# Prompt
With the exception of the pictures, transcribe the entire listing exactly.

=== Data for this exercise ===

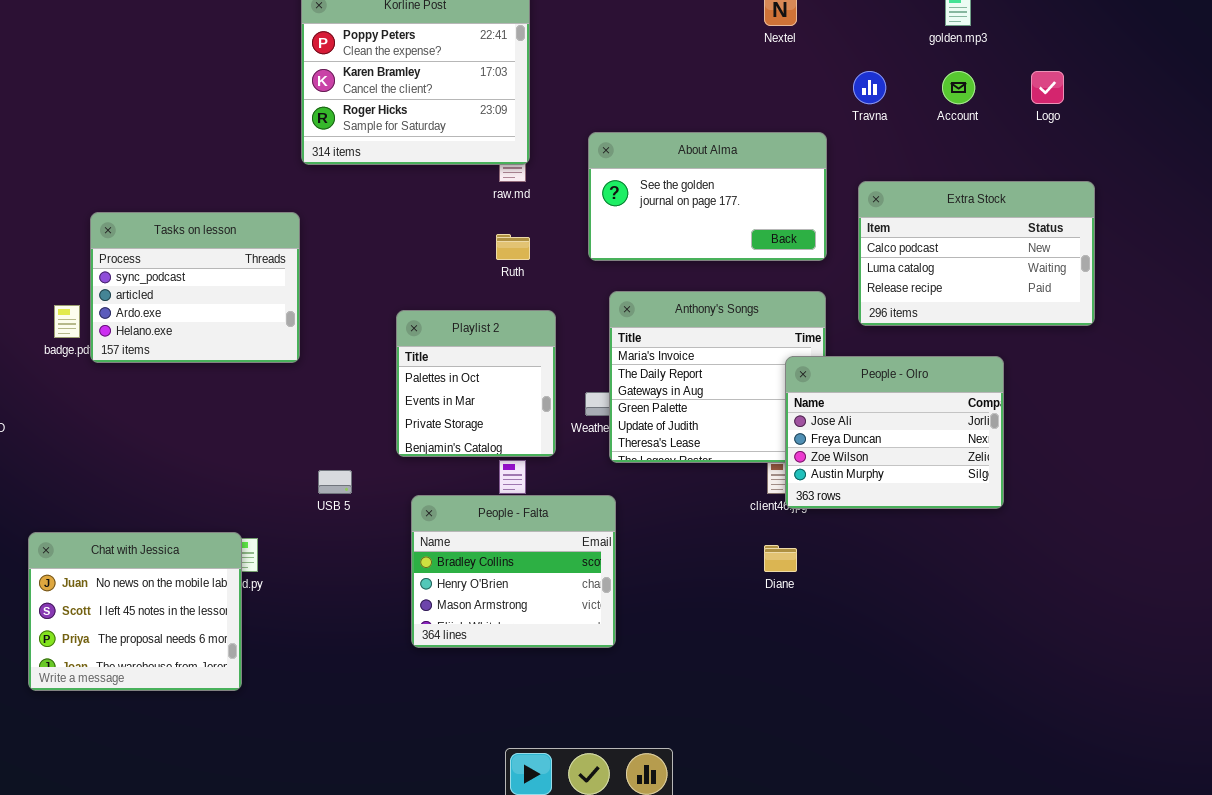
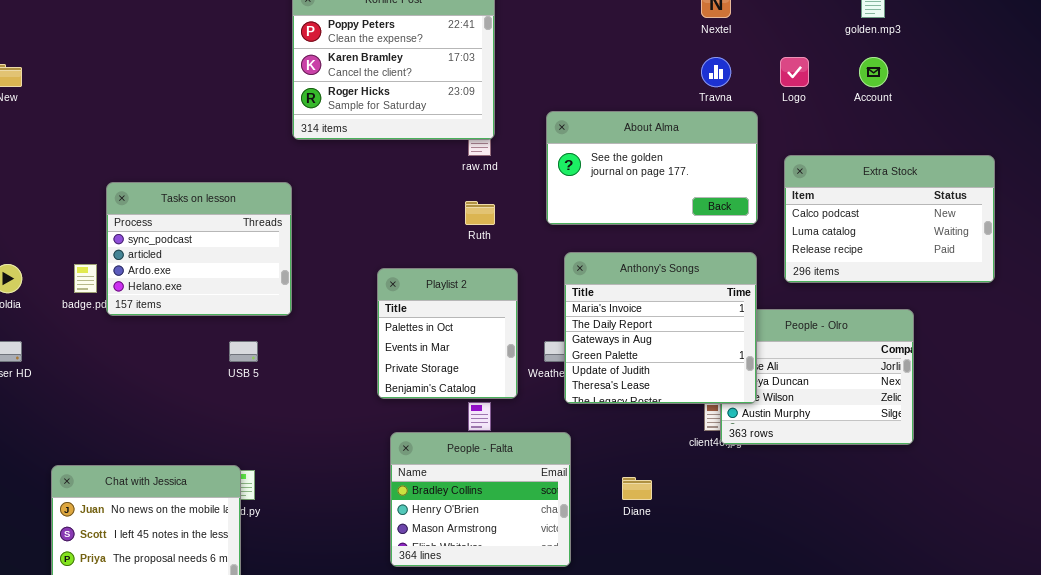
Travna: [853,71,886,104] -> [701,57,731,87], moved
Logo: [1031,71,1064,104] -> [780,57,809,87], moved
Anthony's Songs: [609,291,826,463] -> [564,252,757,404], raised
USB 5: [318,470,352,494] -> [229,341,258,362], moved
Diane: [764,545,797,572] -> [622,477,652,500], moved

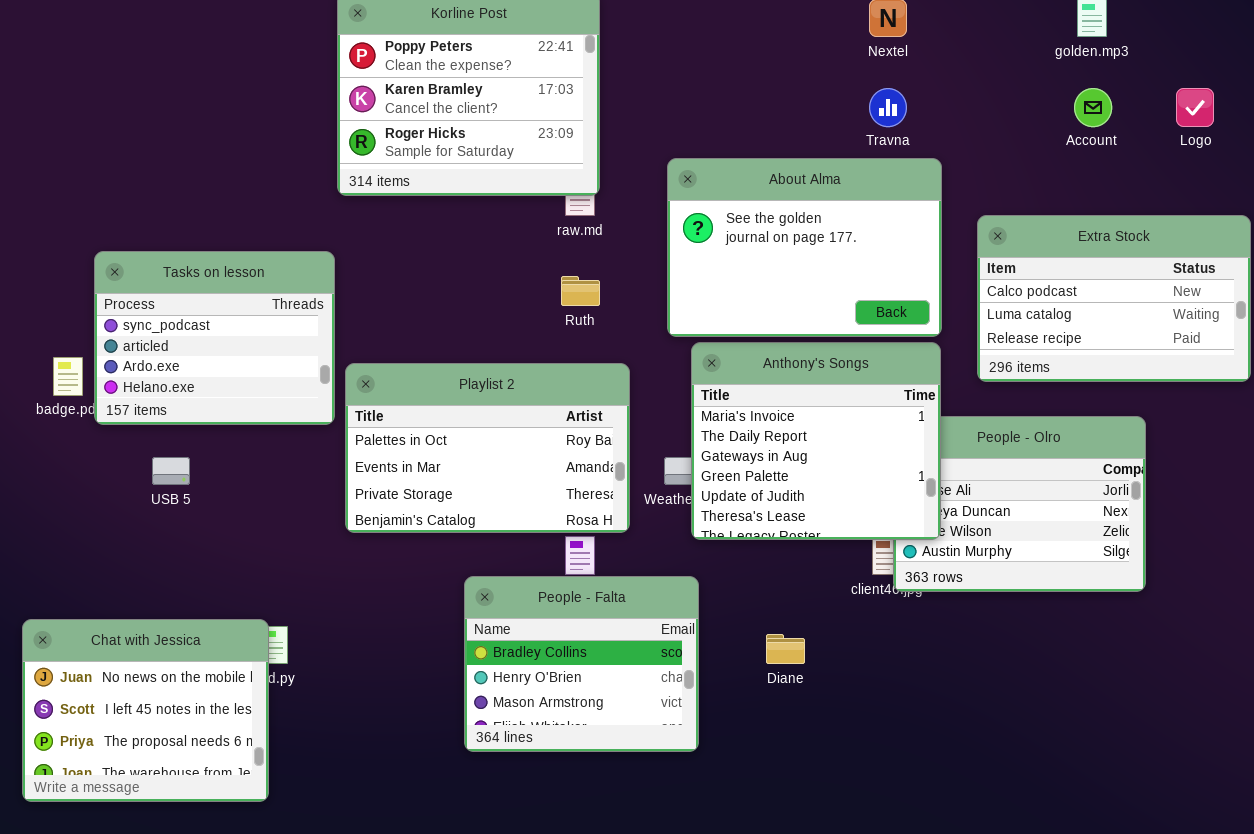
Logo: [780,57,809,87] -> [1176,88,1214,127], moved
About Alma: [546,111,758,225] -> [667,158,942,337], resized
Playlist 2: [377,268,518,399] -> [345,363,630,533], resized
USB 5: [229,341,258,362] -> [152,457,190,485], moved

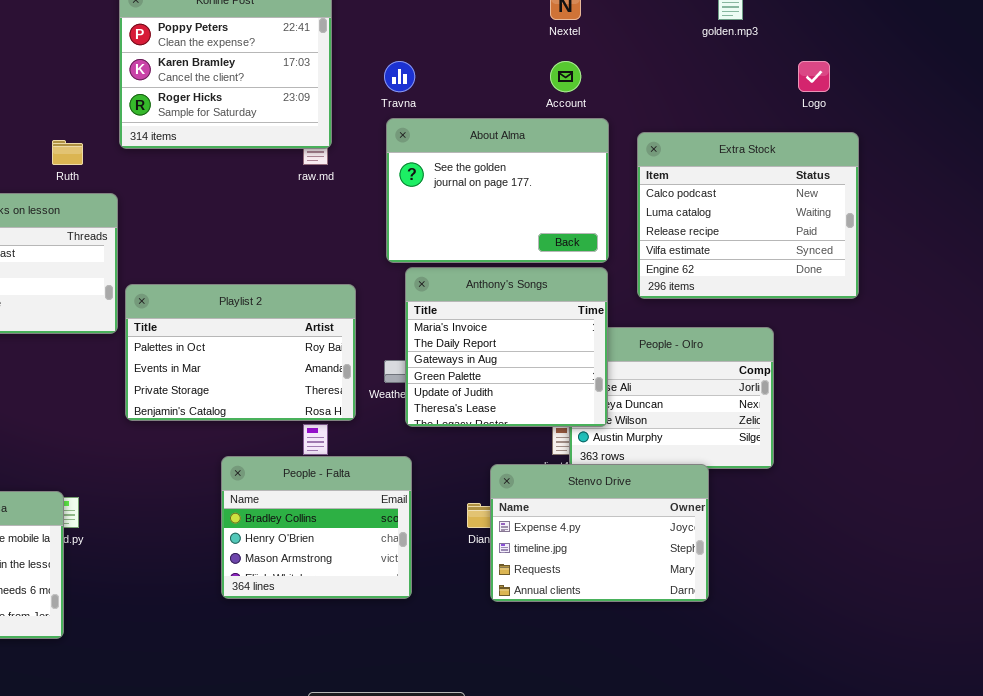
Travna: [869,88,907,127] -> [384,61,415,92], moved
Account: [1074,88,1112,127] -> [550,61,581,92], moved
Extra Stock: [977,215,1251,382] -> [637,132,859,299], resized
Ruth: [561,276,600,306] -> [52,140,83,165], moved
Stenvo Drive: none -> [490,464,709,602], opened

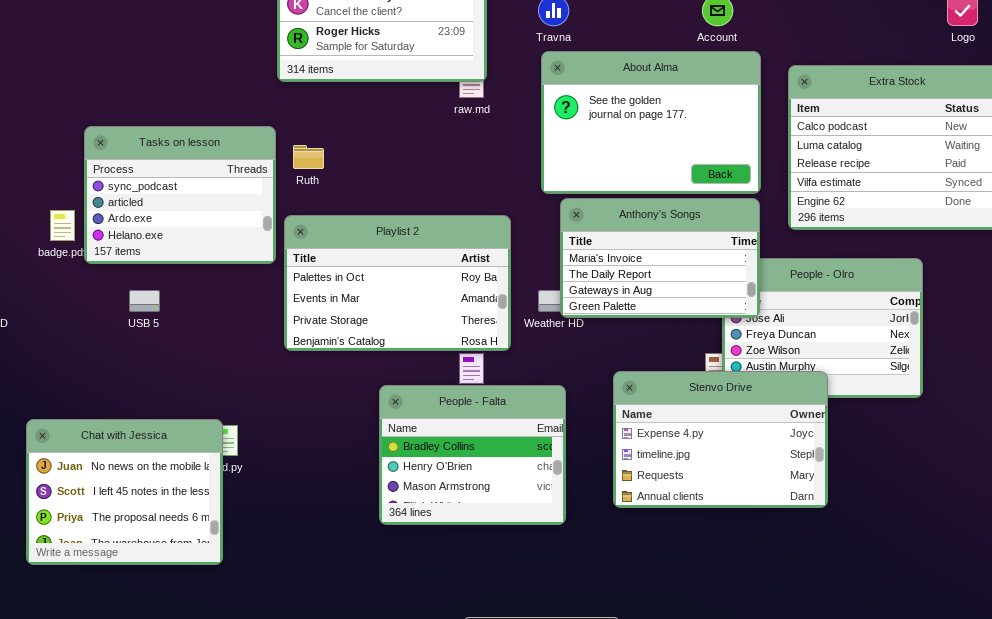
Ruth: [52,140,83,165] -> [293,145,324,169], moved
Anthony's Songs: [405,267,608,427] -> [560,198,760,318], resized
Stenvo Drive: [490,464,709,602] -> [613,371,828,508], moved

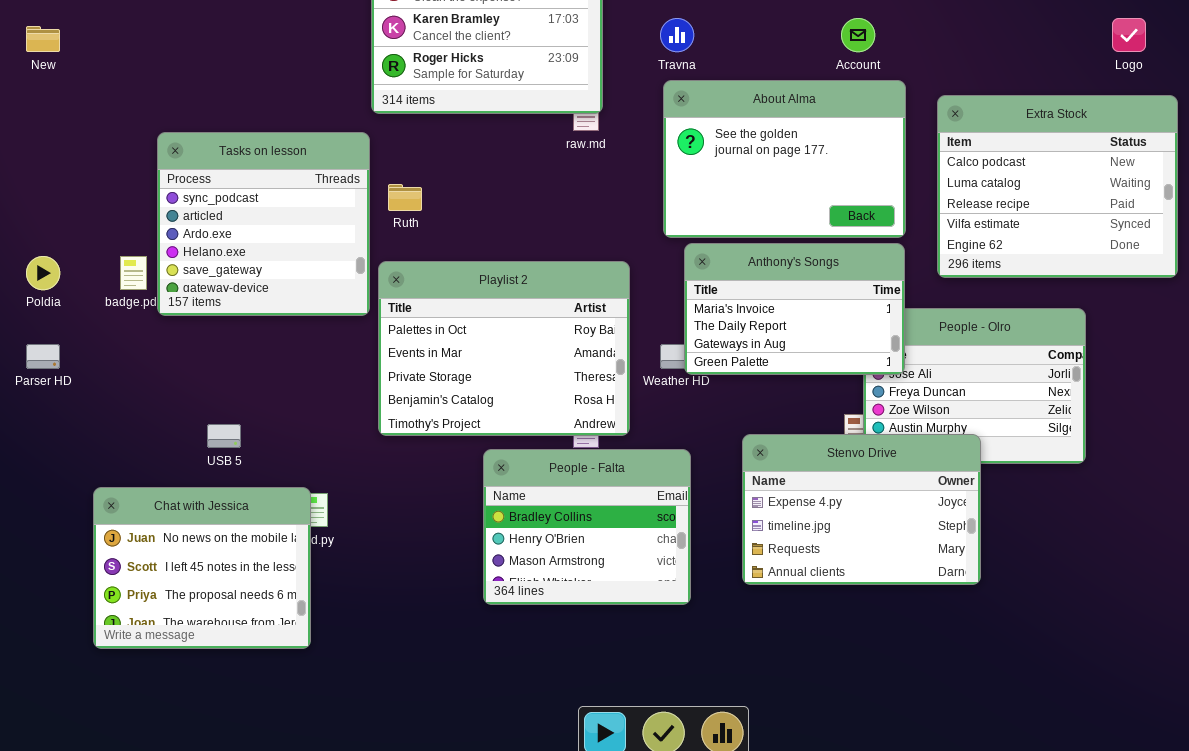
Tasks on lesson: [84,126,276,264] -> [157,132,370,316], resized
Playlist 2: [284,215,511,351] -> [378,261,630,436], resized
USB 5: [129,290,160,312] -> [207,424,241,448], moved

===

# Solution to the problem
Travna: [853,71,886,104] -> [701,57,731,87], moved
Logo: [1031,71,1064,104] -> [780,57,809,87], moved
Anthony's Songs: [609,291,826,463] -> [564,252,757,404], raised
USB 5: [318,470,352,494] -> [229,341,258,362], moved
Diane: [764,545,797,572] -> [622,477,652,500], moved

Logo: [780,57,809,87] -> [1176,88,1214,127], moved
About Alma: [546,111,758,225] -> [667,158,942,337], resized
Playlist 2: [377,268,518,399] -> [345,363,630,533], resized
USB 5: [229,341,258,362] -> [152,457,190,485], moved

Travna: [869,88,907,127] -> [384,61,415,92], moved
Account: [1074,88,1112,127] -> [550,61,581,92], moved
Extra Stock: [977,215,1251,382] -> [637,132,859,299], resized
Ruth: [561,276,600,306] -> [52,140,83,165], moved
Stenvo Drive: none -> [490,464,709,602], opened

Ruth: [52,140,83,165] -> [293,145,324,169], moved
Anthony's Songs: [405,267,608,427] -> [560,198,760,318], resized
Stenvo Drive: [490,464,709,602] -> [613,371,828,508], moved

Tasks on lesson: [84,126,276,264] -> [157,132,370,316], resized
Playlist 2: [284,215,511,351] -> [378,261,630,436], resized
USB 5: [129,290,160,312] -> [207,424,241,448], moved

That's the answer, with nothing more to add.